Exercise objective —
Find every line in the listing below that contains the string "kern", and copy each of those lines in full.

[Items from a data source]
——————

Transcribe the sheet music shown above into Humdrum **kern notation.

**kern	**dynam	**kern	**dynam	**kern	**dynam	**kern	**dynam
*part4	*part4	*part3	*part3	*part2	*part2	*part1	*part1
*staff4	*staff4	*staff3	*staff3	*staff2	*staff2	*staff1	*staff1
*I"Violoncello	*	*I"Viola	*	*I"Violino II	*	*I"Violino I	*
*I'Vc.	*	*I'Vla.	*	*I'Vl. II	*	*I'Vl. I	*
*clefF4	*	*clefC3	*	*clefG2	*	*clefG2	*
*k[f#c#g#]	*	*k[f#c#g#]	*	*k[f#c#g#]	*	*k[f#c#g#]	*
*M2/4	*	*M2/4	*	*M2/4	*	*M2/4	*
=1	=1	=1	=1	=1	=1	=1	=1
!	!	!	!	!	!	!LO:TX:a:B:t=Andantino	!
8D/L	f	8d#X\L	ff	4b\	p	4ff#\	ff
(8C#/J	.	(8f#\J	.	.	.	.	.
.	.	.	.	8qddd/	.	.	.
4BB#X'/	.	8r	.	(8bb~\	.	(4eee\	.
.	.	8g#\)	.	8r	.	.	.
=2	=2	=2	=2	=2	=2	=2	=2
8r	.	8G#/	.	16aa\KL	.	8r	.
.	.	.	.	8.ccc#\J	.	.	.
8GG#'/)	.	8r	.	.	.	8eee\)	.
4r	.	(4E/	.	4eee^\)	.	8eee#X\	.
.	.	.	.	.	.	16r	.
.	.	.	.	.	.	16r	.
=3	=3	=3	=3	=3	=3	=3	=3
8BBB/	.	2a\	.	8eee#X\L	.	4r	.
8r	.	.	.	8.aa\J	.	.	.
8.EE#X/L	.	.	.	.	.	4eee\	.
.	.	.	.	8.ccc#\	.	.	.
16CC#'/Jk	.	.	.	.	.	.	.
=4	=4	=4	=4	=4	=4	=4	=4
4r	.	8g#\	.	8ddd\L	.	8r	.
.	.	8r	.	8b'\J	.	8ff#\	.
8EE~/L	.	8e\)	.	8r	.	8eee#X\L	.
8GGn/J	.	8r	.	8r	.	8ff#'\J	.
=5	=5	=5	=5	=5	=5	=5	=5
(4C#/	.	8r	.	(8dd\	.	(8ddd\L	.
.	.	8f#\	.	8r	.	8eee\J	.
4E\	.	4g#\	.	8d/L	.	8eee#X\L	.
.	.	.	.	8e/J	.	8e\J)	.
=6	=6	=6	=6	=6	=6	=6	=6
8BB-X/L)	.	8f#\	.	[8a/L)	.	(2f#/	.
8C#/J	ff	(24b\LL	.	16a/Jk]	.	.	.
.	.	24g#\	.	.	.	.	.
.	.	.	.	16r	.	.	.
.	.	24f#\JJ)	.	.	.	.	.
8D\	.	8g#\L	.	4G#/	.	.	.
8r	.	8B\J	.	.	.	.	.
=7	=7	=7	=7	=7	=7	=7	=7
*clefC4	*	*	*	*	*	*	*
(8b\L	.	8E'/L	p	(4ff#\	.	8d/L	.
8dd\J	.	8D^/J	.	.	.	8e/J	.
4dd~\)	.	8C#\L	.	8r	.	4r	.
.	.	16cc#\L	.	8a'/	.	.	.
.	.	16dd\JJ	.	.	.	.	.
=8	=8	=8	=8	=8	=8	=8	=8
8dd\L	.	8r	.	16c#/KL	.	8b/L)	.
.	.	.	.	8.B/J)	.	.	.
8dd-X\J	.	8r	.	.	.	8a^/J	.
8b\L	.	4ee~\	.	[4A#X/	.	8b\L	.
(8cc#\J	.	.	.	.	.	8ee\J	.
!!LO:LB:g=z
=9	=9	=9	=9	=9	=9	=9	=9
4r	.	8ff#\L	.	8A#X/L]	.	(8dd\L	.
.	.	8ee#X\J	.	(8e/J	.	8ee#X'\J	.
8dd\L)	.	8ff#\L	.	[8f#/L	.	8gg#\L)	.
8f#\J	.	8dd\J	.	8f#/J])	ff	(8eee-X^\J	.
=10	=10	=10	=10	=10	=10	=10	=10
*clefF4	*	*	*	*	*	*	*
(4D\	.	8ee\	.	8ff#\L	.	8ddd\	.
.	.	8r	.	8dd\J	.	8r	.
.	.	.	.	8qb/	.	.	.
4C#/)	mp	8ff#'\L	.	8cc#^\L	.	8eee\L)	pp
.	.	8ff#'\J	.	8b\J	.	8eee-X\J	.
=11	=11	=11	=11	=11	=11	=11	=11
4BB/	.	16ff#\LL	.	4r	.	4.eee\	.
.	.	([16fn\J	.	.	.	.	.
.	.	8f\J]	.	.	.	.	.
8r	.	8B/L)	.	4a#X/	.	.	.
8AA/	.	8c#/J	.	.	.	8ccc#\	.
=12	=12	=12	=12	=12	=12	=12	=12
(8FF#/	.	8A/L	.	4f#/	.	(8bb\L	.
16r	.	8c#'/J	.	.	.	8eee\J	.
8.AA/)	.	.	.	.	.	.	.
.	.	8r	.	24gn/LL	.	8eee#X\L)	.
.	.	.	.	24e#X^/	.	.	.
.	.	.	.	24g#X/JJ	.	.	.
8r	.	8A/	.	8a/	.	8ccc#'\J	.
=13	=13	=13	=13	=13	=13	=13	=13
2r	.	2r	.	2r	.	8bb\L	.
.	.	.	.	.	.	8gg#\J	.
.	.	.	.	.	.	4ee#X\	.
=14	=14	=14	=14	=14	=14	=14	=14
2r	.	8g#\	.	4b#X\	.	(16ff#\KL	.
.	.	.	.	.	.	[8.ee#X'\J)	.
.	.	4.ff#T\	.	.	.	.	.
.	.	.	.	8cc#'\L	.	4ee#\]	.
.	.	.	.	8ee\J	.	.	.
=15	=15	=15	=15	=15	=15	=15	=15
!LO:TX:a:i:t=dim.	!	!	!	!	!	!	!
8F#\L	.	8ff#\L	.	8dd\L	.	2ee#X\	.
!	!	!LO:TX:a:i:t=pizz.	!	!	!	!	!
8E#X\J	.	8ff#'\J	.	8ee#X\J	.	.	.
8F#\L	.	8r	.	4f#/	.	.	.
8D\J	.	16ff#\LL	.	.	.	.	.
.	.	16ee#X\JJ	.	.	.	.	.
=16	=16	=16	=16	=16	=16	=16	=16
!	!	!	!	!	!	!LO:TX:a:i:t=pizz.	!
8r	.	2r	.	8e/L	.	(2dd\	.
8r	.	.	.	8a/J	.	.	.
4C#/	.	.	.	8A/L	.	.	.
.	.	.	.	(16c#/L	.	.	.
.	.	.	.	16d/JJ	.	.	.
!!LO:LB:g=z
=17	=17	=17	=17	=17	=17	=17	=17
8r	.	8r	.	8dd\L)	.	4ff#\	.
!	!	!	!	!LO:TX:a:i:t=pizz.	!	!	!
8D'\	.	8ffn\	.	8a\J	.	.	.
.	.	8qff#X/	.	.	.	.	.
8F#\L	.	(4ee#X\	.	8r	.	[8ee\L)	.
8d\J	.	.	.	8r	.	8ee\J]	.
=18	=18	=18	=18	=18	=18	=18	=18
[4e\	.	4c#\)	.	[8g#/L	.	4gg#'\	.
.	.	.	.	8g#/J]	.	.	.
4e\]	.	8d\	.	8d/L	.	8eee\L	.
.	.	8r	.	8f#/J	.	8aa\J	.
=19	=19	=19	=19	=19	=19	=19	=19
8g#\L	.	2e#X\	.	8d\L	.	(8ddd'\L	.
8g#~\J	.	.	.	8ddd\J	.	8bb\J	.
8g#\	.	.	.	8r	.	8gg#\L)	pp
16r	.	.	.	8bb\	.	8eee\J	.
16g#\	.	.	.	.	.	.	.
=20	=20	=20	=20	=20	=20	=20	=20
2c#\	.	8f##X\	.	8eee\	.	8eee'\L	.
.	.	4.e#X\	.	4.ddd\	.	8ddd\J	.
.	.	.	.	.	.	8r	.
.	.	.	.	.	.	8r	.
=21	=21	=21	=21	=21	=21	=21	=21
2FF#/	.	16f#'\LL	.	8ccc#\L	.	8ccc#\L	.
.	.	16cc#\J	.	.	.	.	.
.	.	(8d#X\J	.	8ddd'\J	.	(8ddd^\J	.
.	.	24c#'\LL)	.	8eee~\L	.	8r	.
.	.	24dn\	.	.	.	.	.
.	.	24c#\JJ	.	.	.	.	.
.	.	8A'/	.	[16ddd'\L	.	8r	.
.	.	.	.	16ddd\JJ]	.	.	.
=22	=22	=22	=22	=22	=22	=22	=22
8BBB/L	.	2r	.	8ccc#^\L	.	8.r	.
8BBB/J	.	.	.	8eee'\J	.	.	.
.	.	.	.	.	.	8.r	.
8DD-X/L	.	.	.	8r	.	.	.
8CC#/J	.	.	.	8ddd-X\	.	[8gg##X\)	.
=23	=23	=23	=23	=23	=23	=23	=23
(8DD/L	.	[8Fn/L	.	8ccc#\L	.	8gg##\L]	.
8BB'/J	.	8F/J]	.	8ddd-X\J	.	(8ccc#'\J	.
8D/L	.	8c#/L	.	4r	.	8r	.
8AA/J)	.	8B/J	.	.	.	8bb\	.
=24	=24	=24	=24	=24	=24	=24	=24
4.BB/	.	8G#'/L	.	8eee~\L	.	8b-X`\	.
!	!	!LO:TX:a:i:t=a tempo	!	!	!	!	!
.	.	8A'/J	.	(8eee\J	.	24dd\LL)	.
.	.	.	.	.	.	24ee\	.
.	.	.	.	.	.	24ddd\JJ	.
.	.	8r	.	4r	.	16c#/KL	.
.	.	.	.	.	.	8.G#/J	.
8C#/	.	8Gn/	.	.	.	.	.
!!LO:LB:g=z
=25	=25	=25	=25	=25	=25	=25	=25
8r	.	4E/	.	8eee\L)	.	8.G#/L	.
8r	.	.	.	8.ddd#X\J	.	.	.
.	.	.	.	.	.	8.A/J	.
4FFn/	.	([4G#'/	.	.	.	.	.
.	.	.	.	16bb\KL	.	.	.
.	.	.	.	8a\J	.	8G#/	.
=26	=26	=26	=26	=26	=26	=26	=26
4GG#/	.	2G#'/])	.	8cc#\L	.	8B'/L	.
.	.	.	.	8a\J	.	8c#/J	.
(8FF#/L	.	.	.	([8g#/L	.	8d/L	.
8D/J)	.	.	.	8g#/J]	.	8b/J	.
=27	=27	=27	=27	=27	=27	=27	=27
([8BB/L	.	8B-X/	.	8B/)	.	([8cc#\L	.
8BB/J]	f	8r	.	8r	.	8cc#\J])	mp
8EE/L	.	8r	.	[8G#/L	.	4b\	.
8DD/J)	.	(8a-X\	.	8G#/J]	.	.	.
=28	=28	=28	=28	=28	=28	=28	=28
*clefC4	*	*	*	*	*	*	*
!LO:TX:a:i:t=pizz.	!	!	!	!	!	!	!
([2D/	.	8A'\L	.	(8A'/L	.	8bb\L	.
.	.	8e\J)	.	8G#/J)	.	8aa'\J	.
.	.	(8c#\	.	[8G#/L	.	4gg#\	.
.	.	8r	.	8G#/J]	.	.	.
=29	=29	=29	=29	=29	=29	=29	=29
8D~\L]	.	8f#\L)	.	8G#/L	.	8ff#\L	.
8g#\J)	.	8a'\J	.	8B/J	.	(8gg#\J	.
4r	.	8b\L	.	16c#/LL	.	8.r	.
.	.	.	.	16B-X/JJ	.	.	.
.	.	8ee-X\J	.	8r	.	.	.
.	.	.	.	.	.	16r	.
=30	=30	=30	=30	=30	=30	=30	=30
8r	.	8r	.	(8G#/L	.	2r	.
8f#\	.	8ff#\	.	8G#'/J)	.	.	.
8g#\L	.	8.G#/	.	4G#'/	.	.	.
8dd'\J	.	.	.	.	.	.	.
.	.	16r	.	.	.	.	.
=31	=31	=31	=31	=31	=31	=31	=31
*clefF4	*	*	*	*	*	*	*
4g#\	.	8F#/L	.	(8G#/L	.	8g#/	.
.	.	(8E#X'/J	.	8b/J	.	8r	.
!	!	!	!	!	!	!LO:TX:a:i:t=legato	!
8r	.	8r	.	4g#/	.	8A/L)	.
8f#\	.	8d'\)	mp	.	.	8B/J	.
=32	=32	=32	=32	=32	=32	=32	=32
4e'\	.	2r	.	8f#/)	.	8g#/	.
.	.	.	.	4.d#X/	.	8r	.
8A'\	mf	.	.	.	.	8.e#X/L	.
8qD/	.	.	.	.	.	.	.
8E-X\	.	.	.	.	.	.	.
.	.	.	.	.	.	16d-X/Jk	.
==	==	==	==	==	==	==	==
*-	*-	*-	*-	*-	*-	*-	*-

——————

Answer —
Transcribe the sheet music shown above into Humdrum **kern notation.
**kern	**dynam	**kern	**dynam	**kern	**dynam	**kern	**dynam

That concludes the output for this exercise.